What is needed = Some lines in the entries contain the word "none". Copy all of them.

^^^^

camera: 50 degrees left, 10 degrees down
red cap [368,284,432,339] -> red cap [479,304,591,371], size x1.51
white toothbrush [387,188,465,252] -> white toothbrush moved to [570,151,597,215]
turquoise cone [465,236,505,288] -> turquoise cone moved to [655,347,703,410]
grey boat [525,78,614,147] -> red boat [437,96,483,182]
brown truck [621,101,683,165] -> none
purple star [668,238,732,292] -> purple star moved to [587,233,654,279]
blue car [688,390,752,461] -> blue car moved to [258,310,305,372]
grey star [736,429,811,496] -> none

^^^^

Written solution =
brown truck [621,101,683,165] -> none
grey star [736,429,811,496] -> none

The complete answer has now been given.